● Material to process:
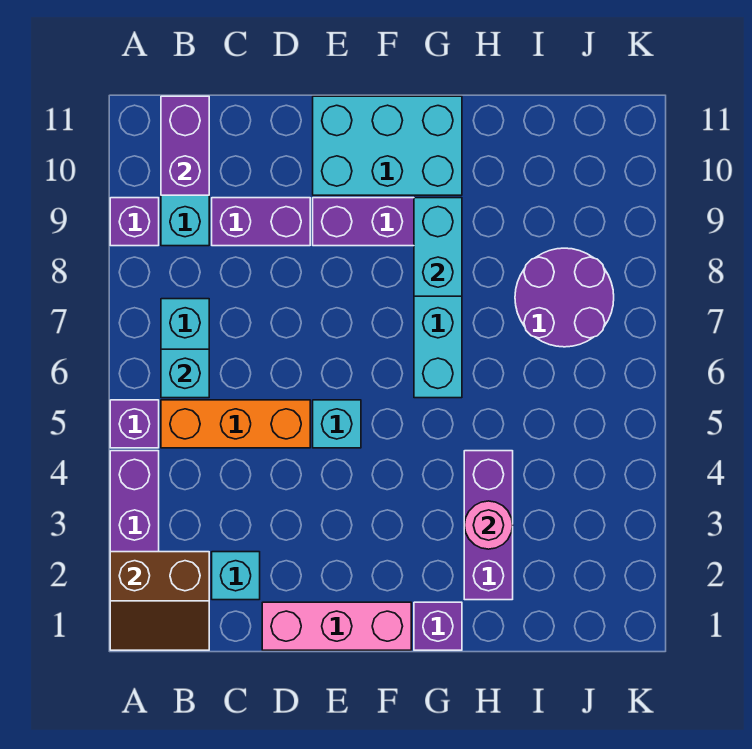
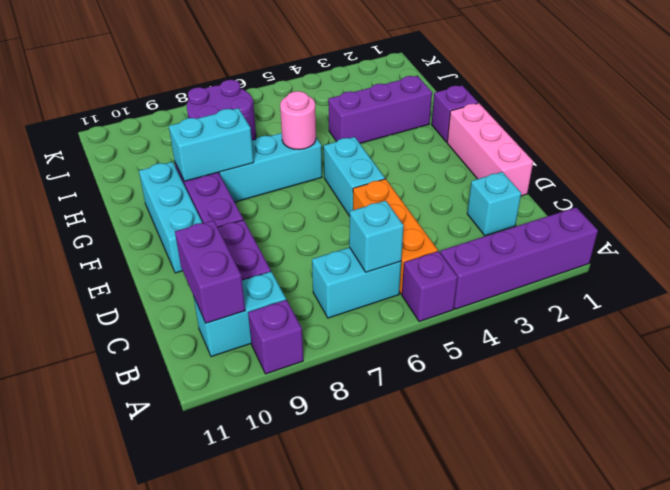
brown slope A1:B2 level 2 top 2 -> none
purple brick B10:B11 level 2 -> purple brick B10:C10 level 2
cyan brick E5 level 1 -> cyan brick E5:F5 level 1
cyan brick E10:G11 level 1 -> cyan brick E10:G10 level 1
pink round brick H3 level 2 -> pink round brick G6 level 2

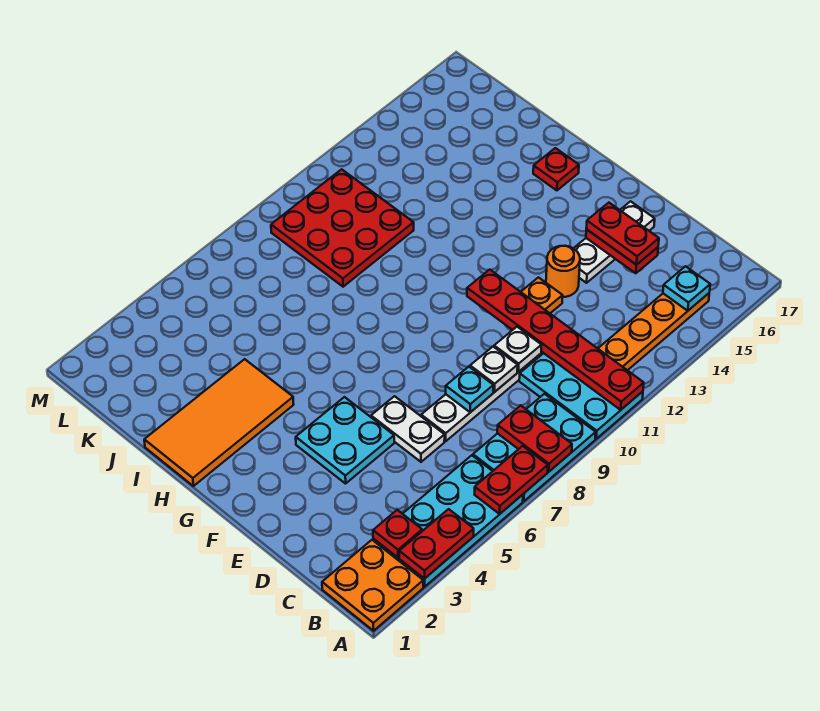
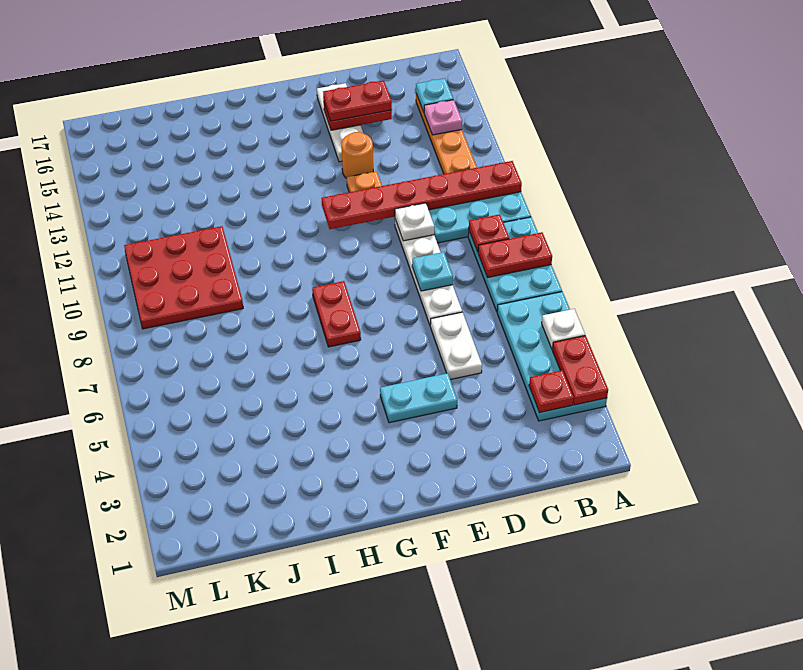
orange plate A1:B2 level 1 -> none
red plate A6:A7 level 2 -> red plate G7:G8 level 1
none -> pink plate B14 level 2
white plate D6:E6 level 1 -> white plate D5:D6 level 1
white plate D9 level 2 -> white plate A5 level 2
cyan plate E4:F5 level 1 -> cyan plate E4:F4 level 1
orange tile H1:I4 level 1 -> none
red plate H16 level 1 -> red plate B9 level 2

● What is needed: Where a line above contains the word "pink", copy that line.

● Response area:
pink round brick H3 level 2 -> pink round brick G6 level 2
none -> pink plate B14 level 2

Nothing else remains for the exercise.